§ Exercise brief:
Note how many lines in these entries contain "trophy", and reply with that number alone.

§ Records for the task:

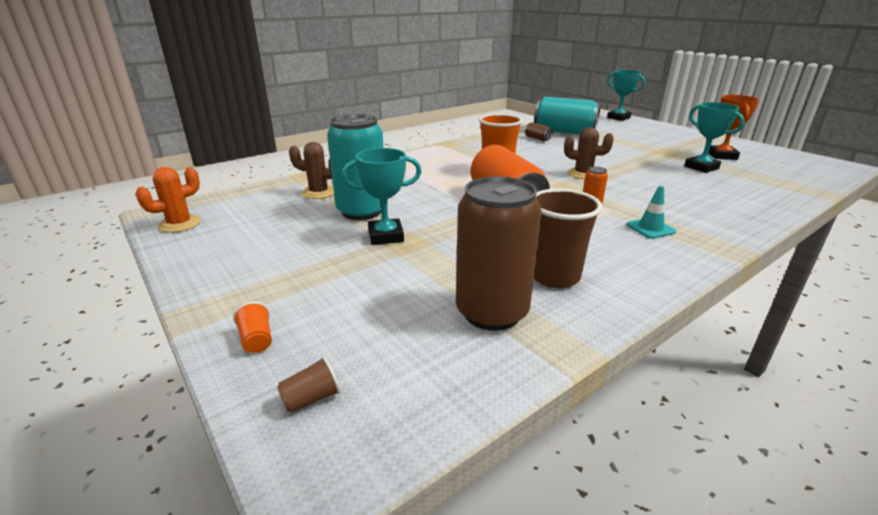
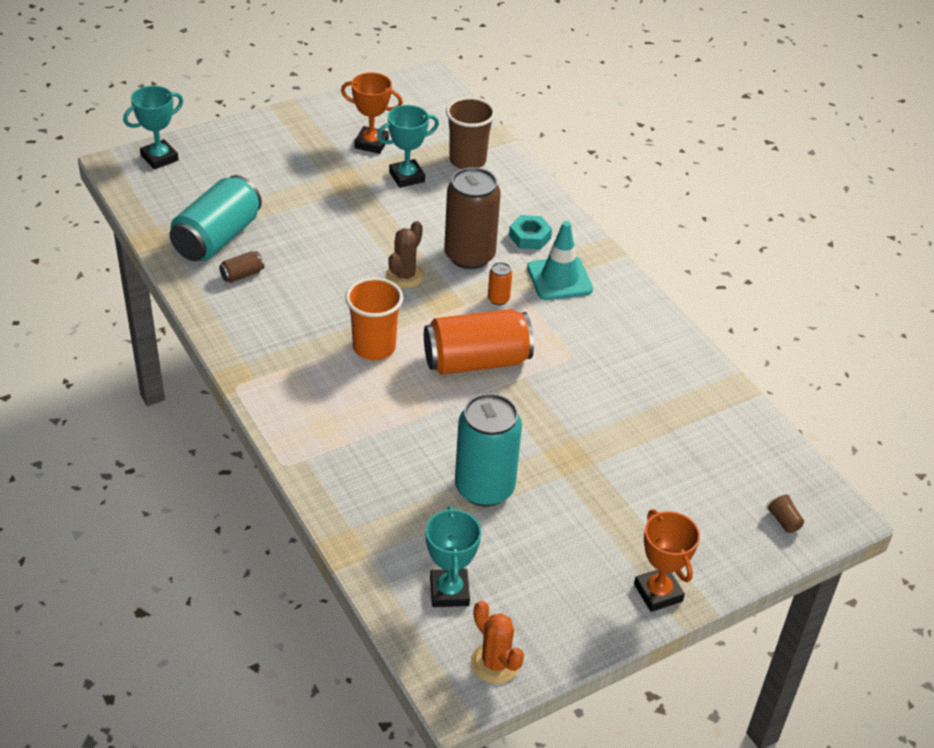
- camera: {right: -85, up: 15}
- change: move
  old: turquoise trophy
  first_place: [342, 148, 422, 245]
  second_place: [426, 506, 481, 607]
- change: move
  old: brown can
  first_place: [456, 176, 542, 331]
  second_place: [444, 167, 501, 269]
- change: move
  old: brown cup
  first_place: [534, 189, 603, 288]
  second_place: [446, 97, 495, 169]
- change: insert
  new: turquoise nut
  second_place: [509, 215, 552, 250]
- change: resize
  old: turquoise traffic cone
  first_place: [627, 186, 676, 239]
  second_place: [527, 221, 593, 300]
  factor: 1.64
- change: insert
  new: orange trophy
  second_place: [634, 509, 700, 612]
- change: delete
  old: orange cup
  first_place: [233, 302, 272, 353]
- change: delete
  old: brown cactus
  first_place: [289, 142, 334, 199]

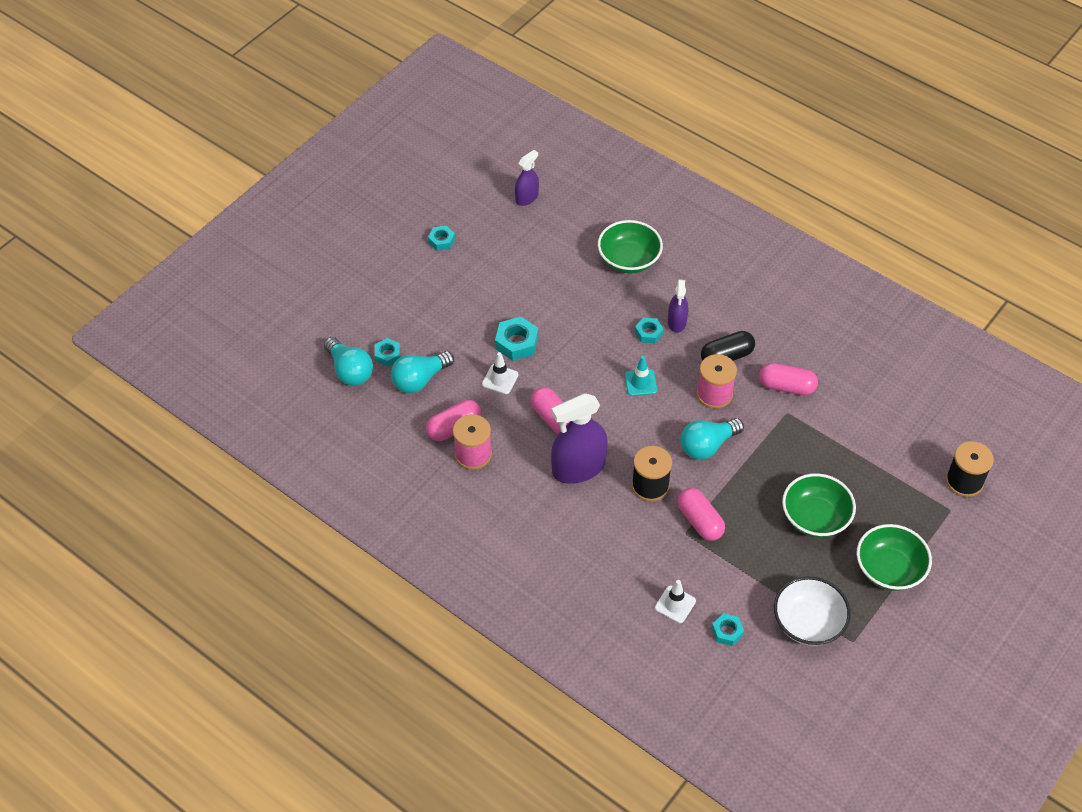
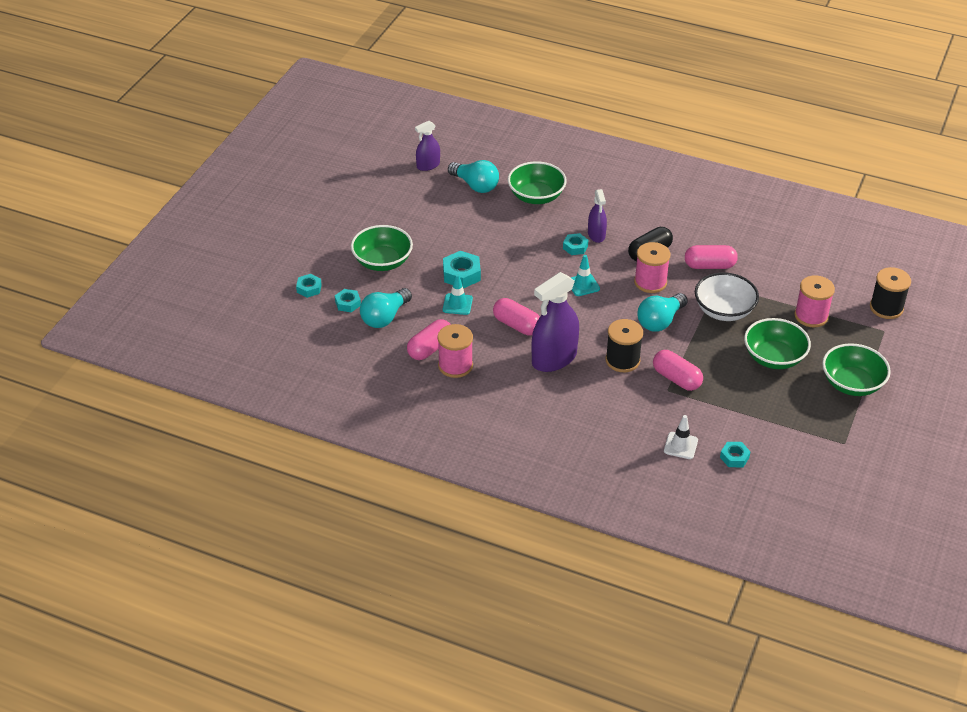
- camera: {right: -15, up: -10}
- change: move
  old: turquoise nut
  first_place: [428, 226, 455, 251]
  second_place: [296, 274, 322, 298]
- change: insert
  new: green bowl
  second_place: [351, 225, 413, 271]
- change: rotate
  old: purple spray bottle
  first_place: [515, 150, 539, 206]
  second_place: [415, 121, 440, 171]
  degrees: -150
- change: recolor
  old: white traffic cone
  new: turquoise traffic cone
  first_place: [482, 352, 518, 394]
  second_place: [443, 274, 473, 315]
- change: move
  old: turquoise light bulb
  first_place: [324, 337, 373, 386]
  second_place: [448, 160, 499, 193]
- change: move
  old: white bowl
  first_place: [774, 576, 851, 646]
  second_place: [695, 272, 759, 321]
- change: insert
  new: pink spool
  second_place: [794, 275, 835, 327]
...
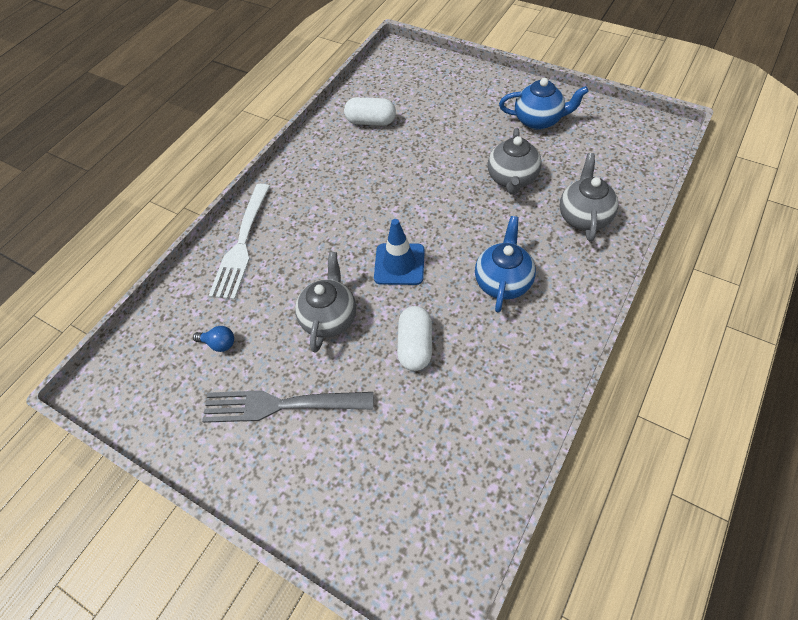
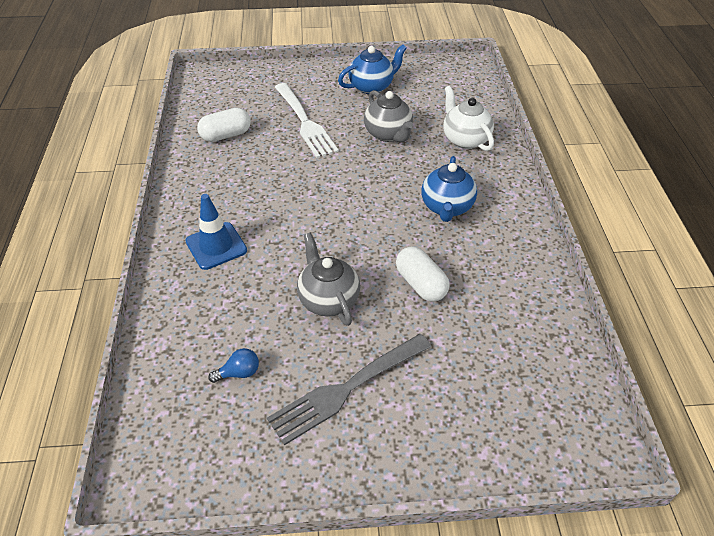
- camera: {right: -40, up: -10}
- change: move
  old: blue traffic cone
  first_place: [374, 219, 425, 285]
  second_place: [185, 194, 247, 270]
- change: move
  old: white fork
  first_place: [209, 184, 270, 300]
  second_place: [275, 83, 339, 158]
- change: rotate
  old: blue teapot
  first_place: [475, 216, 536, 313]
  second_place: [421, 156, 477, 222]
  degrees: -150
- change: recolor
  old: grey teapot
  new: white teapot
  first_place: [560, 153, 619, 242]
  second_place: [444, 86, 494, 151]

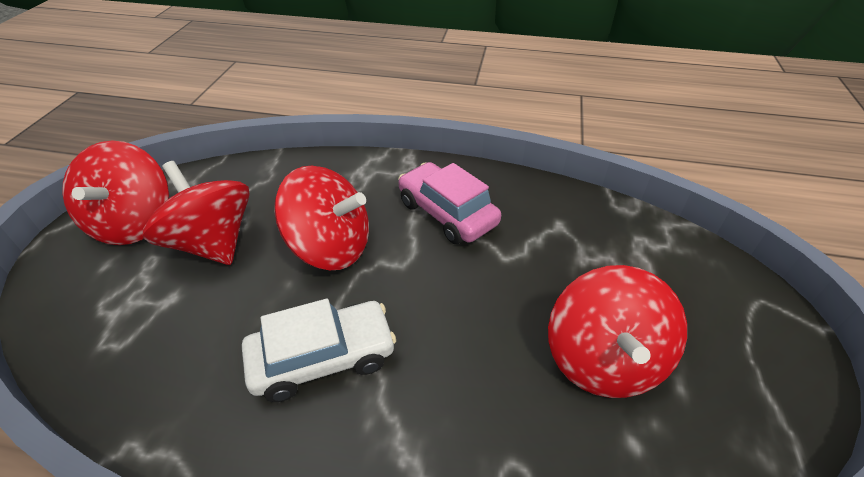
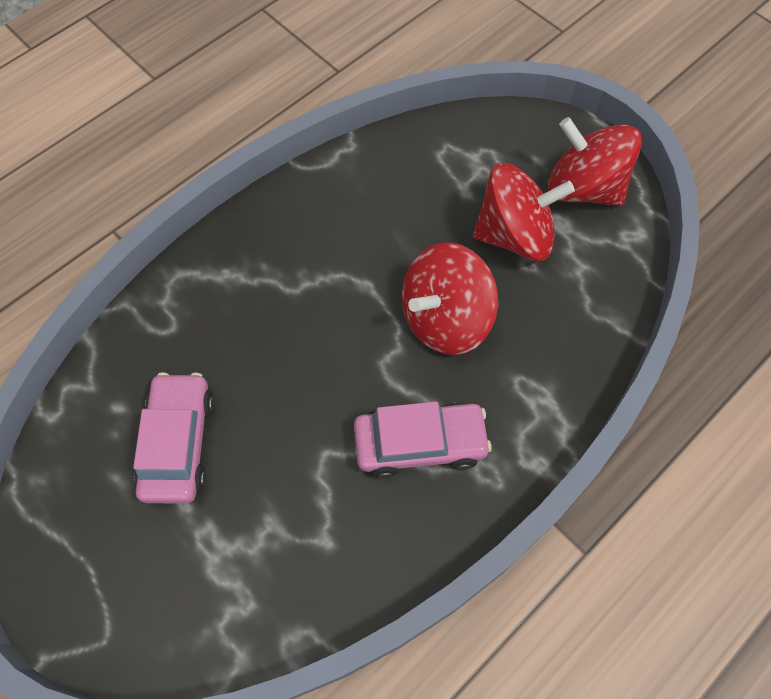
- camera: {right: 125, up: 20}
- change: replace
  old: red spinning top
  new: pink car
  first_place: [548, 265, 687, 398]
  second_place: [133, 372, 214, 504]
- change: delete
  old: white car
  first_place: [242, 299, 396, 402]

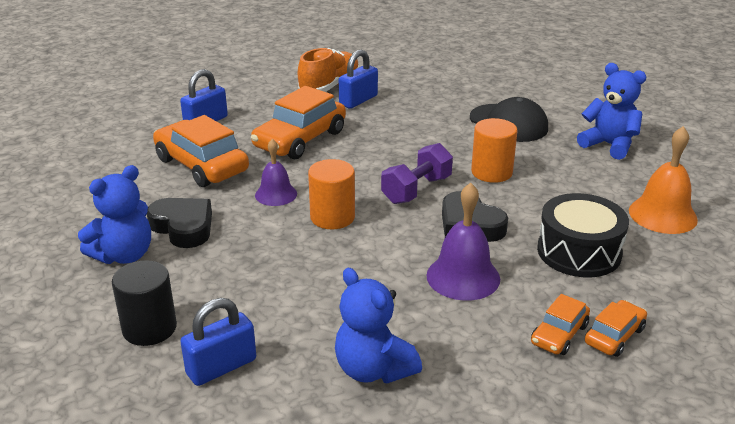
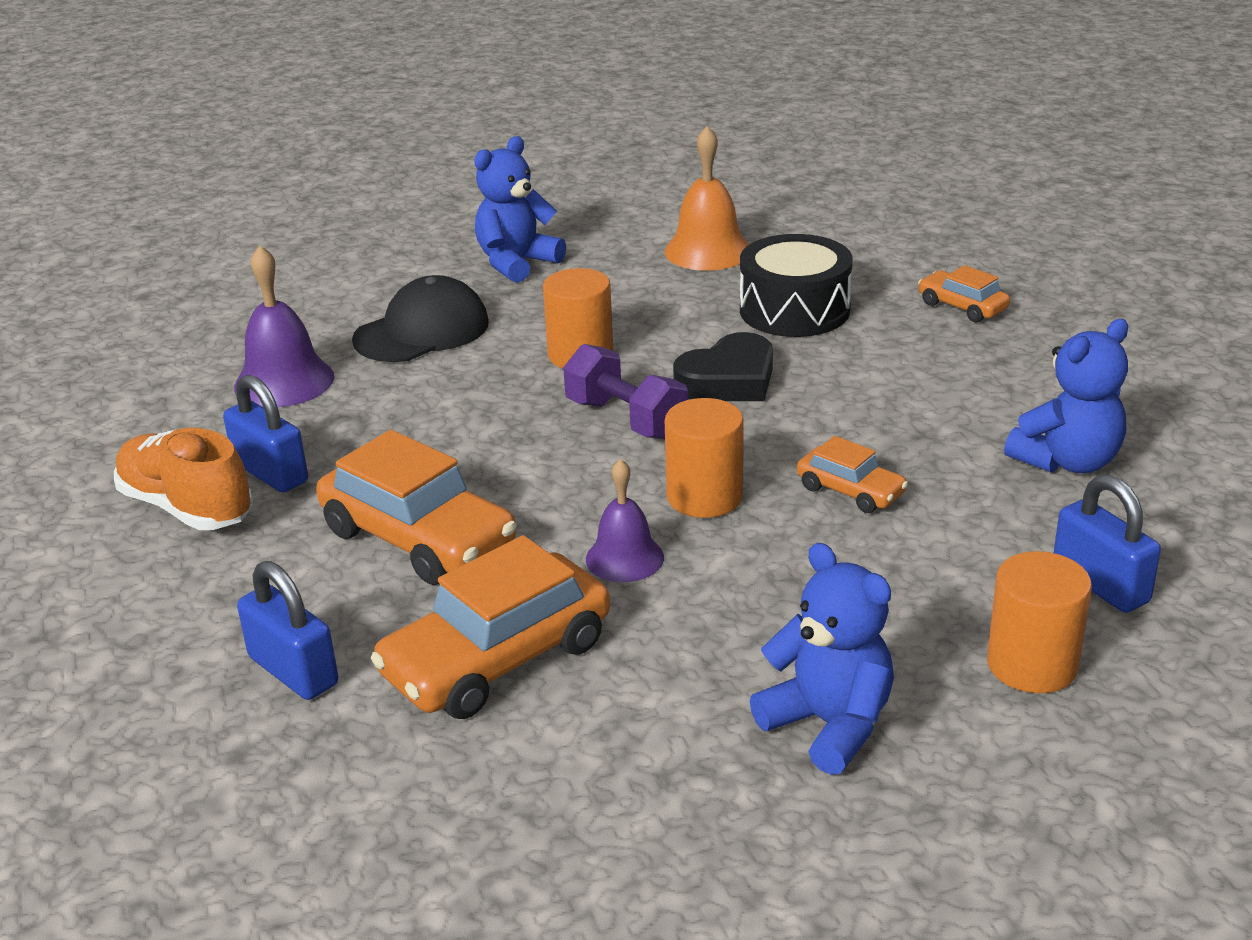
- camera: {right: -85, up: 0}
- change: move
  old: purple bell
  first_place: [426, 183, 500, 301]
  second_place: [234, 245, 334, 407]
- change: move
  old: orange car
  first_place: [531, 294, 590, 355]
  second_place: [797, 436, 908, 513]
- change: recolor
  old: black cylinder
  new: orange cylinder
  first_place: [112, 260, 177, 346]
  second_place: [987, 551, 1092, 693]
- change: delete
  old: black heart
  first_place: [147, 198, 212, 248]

§ Your solution:
2